■ Exercise aim ■
In the listing below, find the line with "RTC3 pin SDA: GP4 -> GP2" and the line with "SERVO3 pin PWM: GP9 -> GP27", then return them and every line between them exactly, minus the pictures.

*** Opening of Supplied records ***

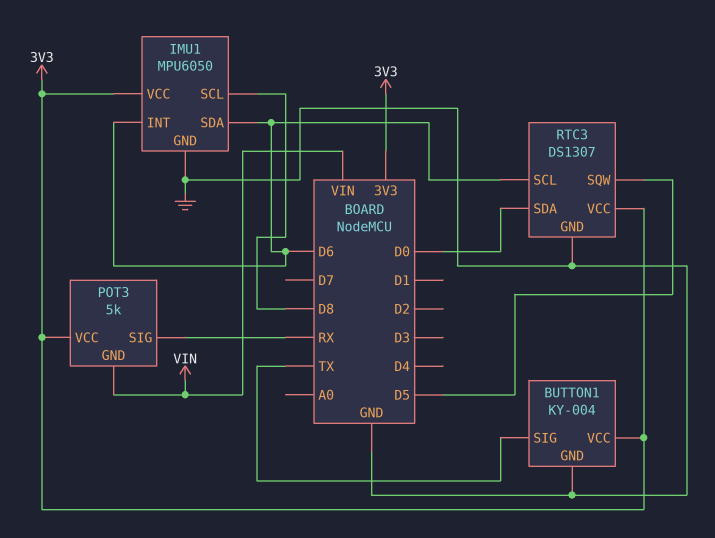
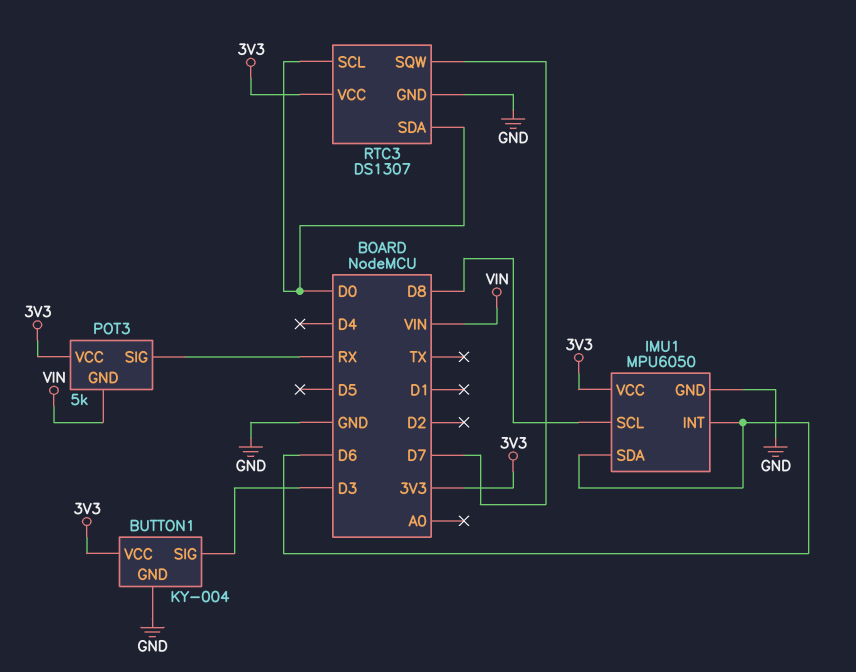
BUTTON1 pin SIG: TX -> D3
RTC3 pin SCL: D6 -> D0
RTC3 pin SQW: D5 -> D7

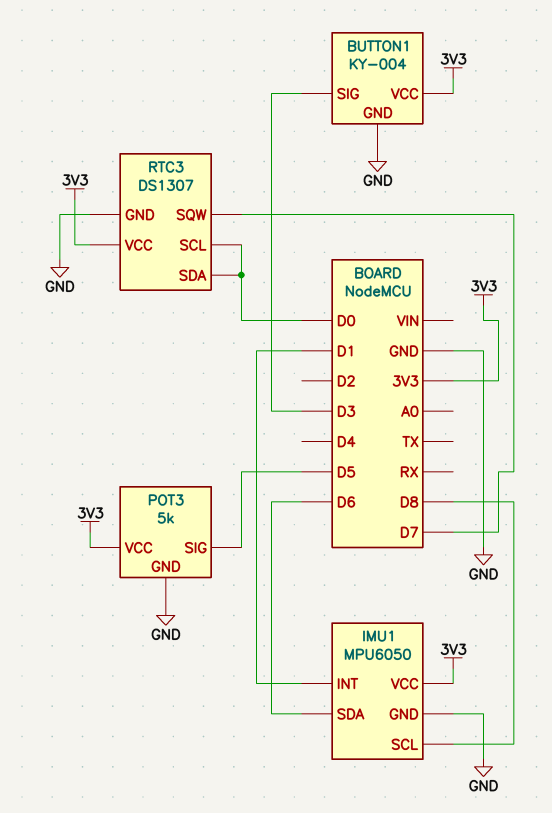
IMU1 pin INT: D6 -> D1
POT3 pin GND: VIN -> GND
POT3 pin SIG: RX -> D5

*** Close of Supplied records ***
*** Opening of Supplied records ***

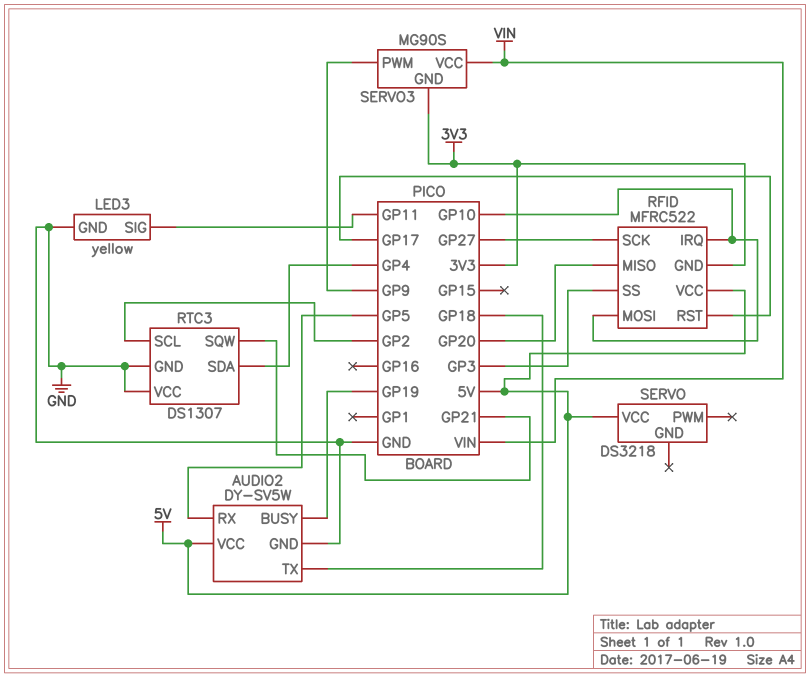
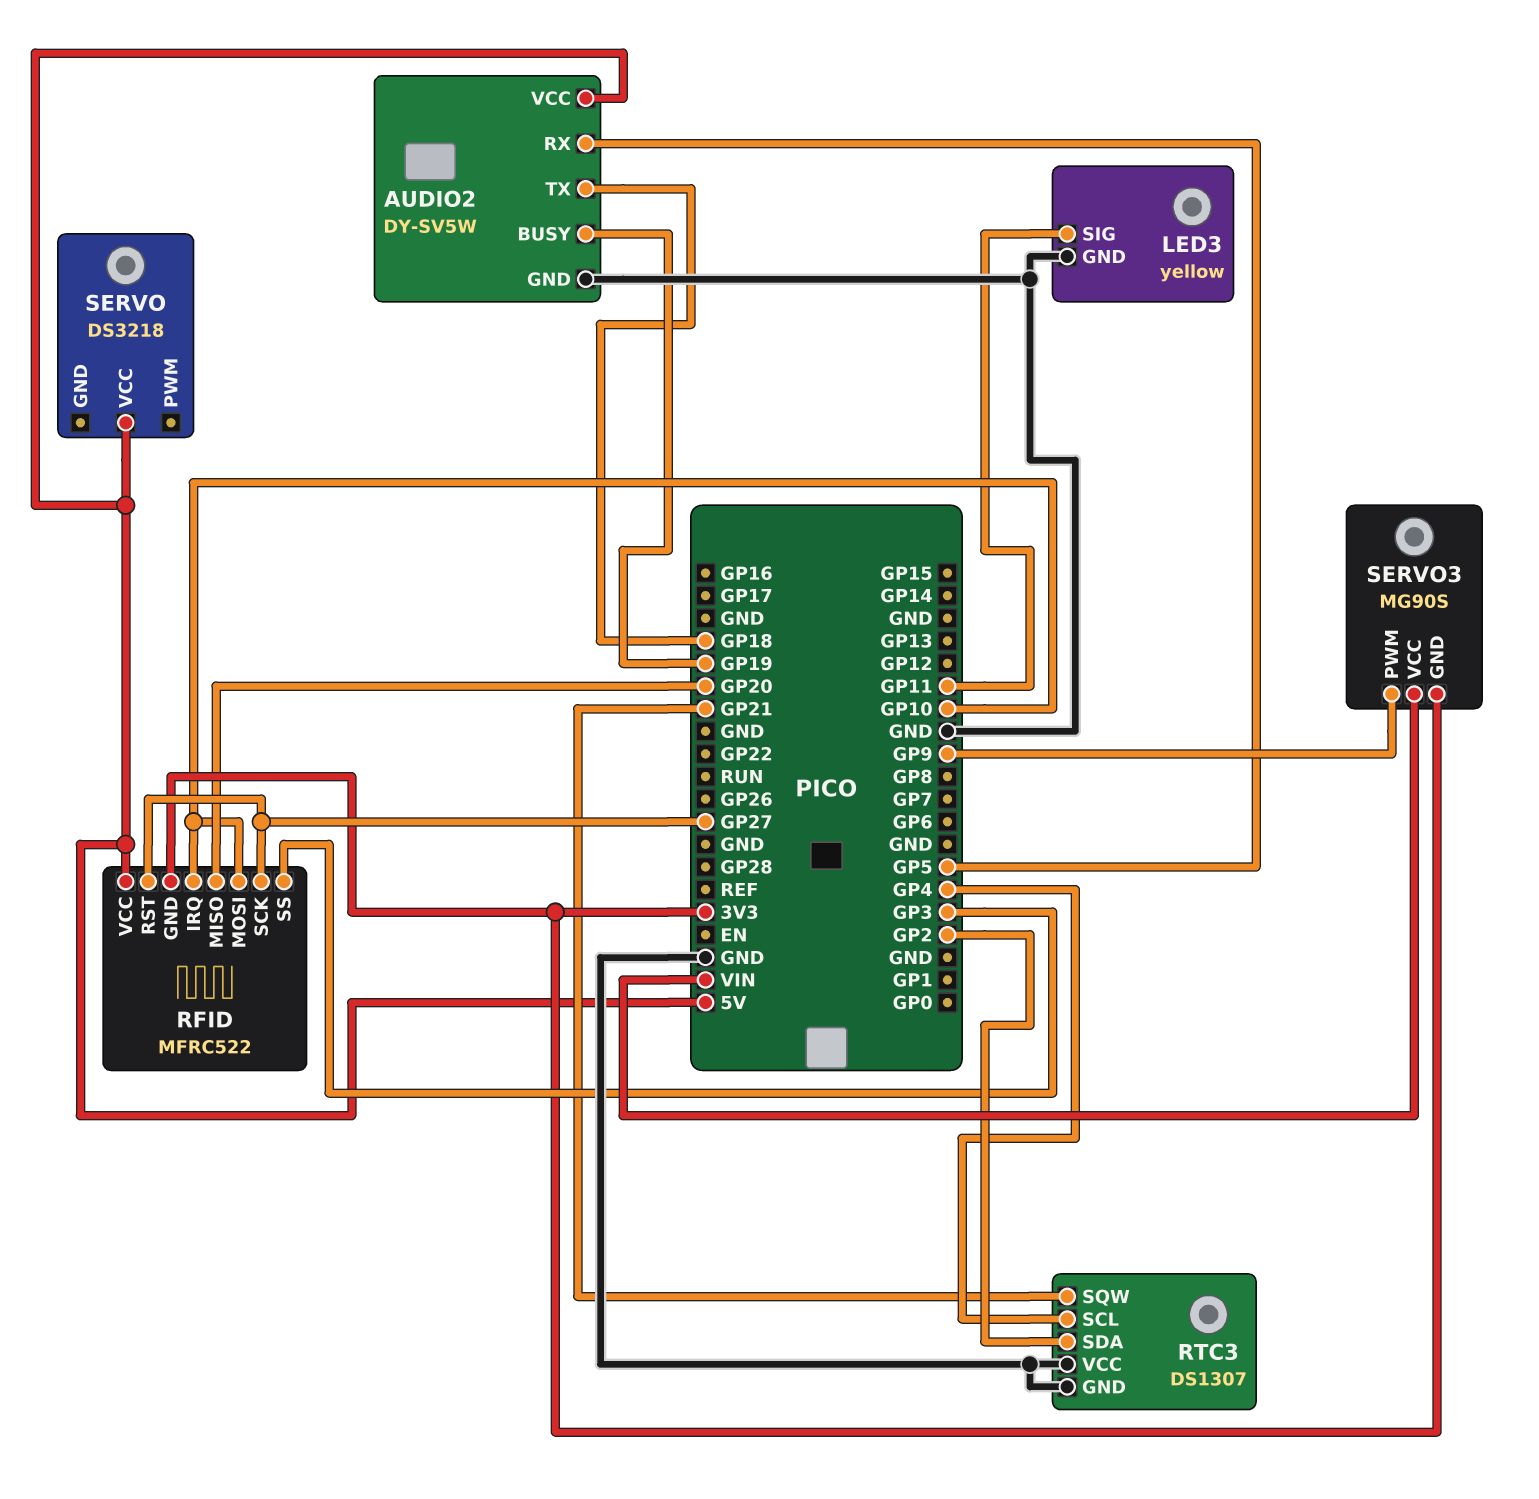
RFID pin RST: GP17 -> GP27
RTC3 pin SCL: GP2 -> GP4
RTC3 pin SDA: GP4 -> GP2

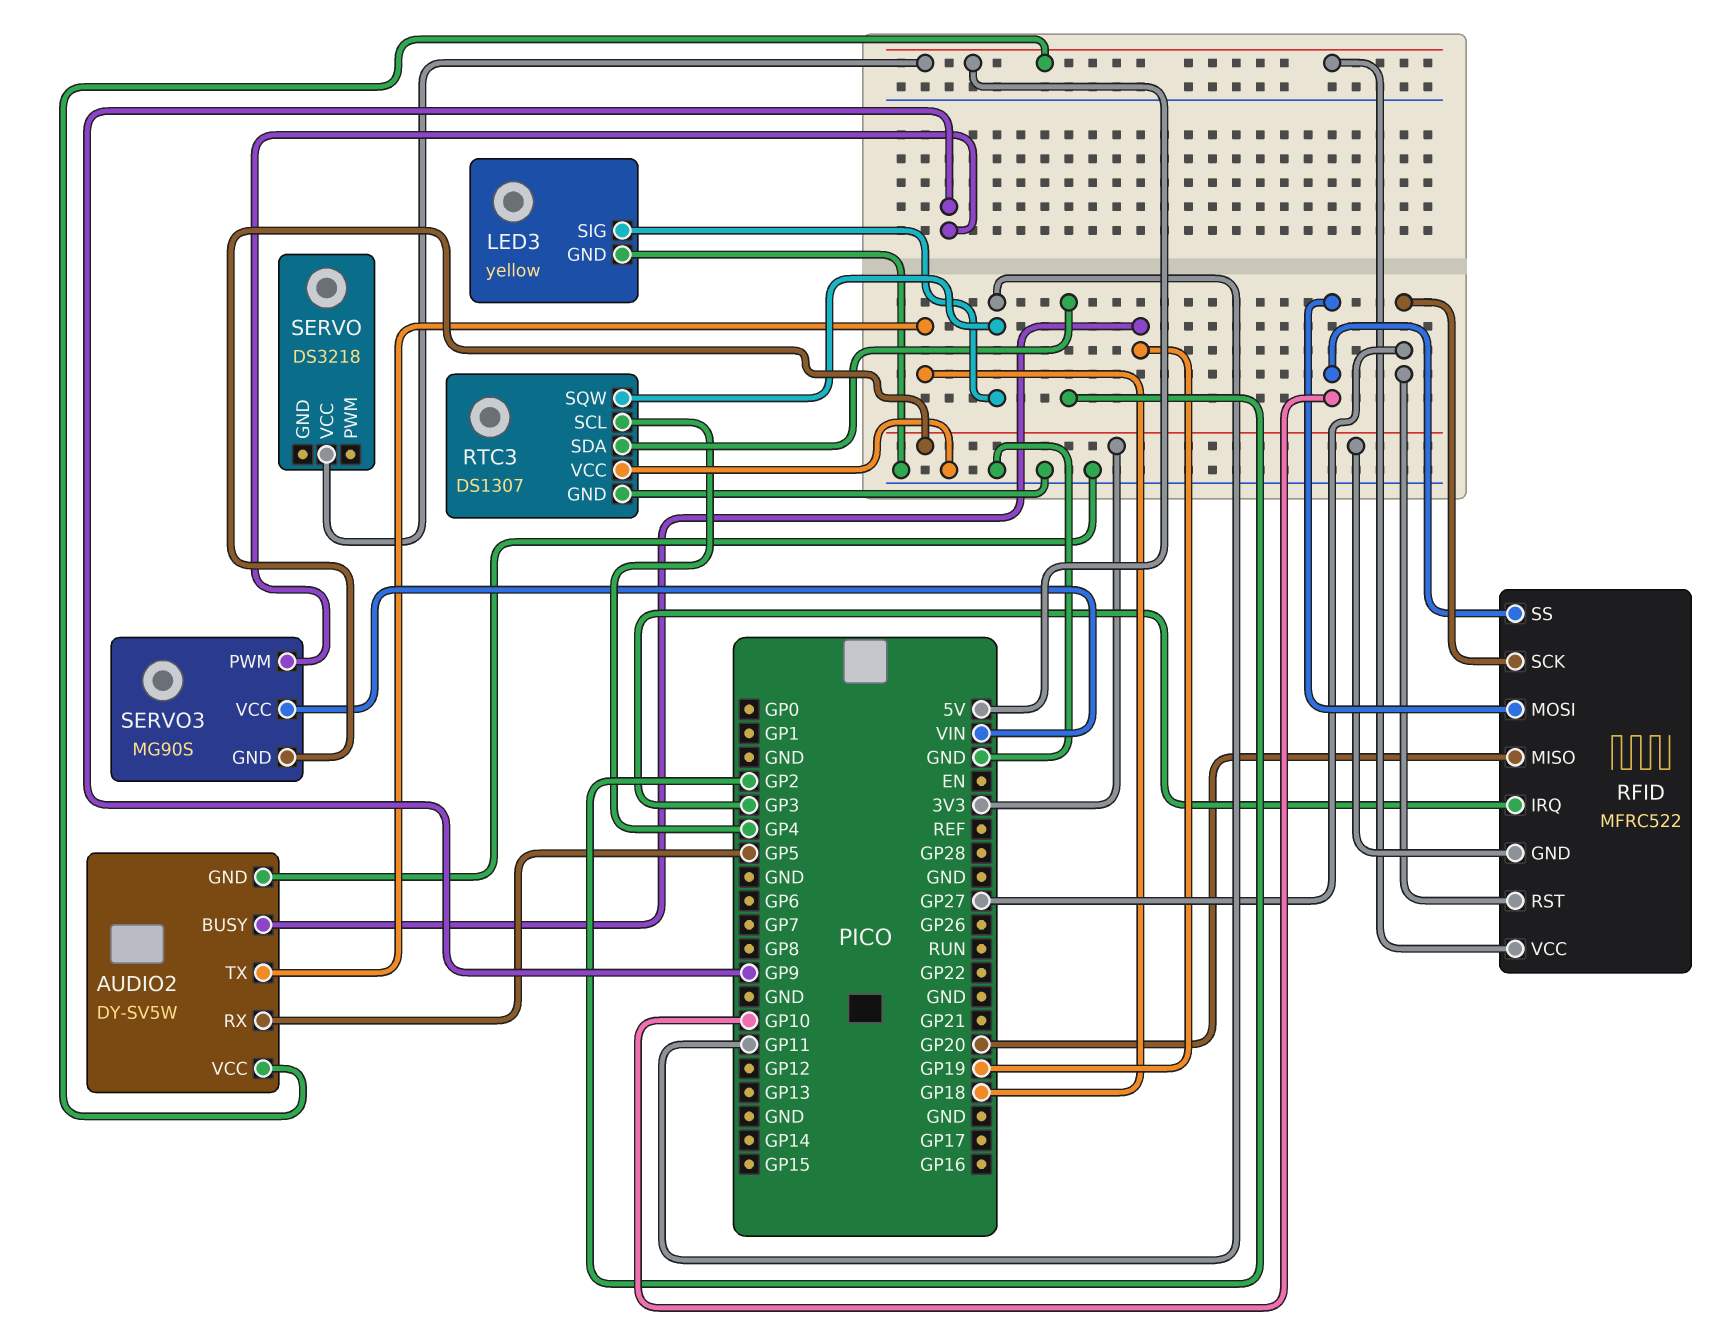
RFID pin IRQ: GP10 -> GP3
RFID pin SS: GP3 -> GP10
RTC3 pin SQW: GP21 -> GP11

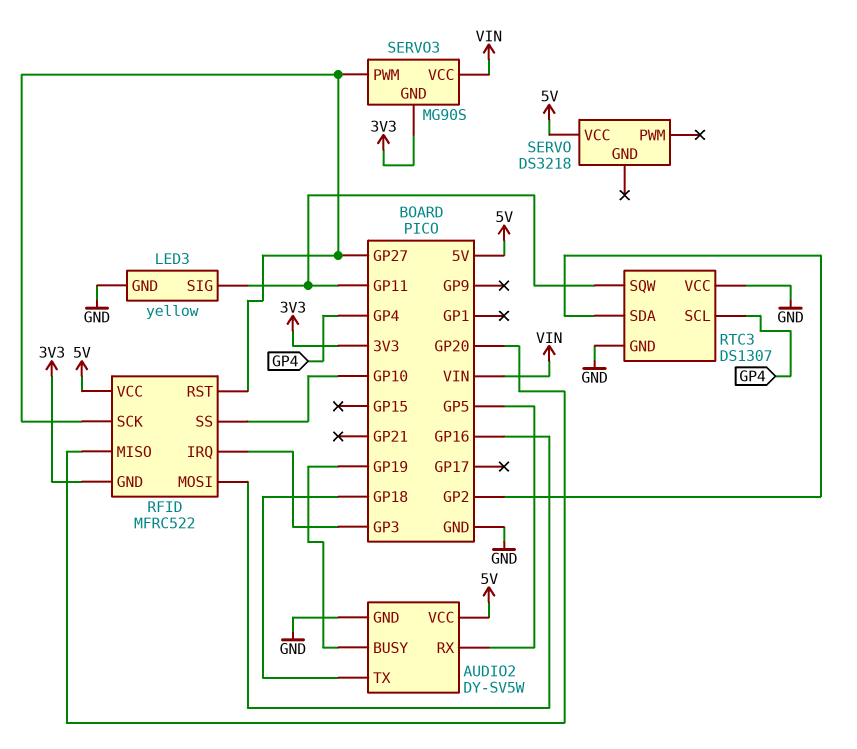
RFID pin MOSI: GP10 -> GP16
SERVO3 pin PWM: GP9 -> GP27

*** Close of Supplied records ***
*** Opening of Supplied records ***

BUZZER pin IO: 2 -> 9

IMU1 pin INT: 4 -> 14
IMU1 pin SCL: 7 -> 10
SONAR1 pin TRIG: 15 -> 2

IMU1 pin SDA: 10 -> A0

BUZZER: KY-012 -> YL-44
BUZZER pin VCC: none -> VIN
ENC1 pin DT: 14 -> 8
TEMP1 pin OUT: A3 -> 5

*** Close of Supplied records ***

■ Answer section ■
RTC3 pin SDA: GP4 -> GP2

RFID pin IRQ: GP10 -> GP3
RFID pin SS: GP3 -> GP10
RTC3 pin SQW: GP21 -> GP11

RFID pin MOSI: GP10 -> GP16
SERVO3 pin PWM: GP9 -> GP27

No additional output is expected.